▶ **Work request**
Please say how many lines in the records below contain the word "turquoise", giving only the number.

▶ **Data for this exercise**

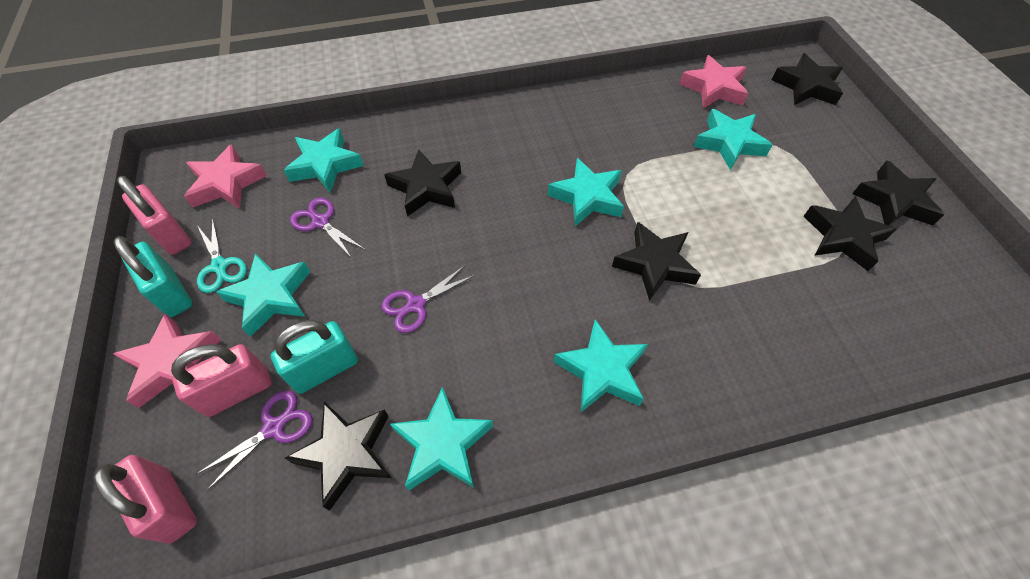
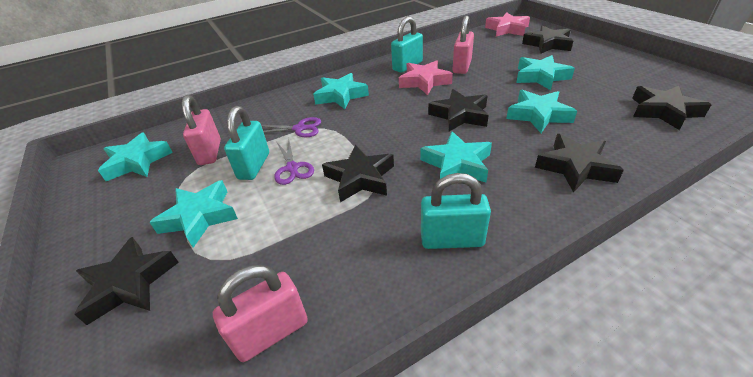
pink star: 3 -> 2
purple scissors: 3 -> 2
turquoise padlock: 2 -> 3
turquoise scissors: 1 -> 0

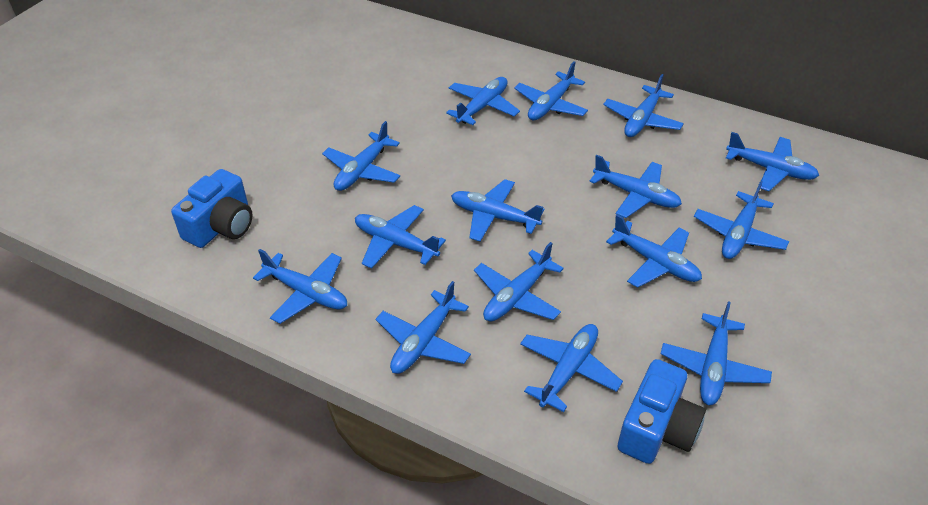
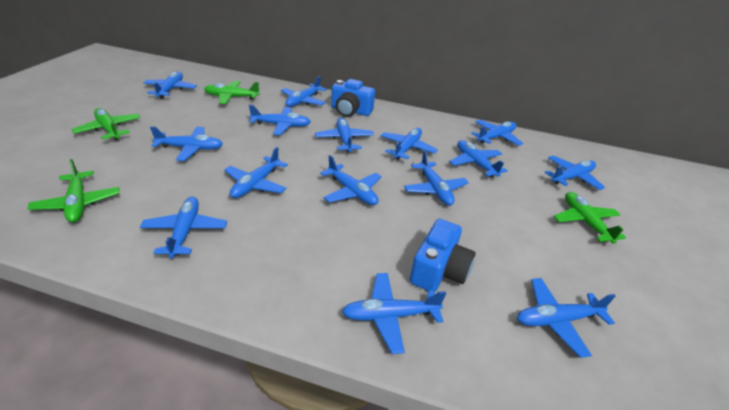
green plane: 0 -> 4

▶ **Expected output**
2